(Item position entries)
▬▬▬▬▬▬

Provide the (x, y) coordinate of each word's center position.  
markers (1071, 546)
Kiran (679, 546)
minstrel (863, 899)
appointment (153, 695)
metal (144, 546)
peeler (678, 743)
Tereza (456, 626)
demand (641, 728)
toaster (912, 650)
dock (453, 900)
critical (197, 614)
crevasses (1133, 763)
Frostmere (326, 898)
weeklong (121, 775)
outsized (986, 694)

▬▬▬▬▬▬

> [INSTRUCTION]:
Render these lines as a Markdown table with columns named Row and Line, numbering each row and omitting any blank lines.

> [ANSWER FOR THIS EXERCISE]:
| Row | Line |
|---|---|
| 1 | Provide the (x, y) coordinate of each word's center position.   |
| 2 | markers (1071, 546) |
| 3 | Kiran (679, 546) |
| 4 | minstrel (863, 899) |
| 5 | appointment (153, 695) |
| 6 | metal (144, 546) |
| 7 | peeler (678, 743) |
| 8 | Tereza (456, 626) |
| 9 | demand (641, 728) |
| 10 | toaster (912, 650) |
| 11 | dock (453, 900) |
| 12 | critical (197, 614) |
| 13 | crevasses (1133, 763) |
| 14 | Frostmere (326, 898) |
| 15 | weeklong (121, 775) |
| 16 | outsized (986, 694) |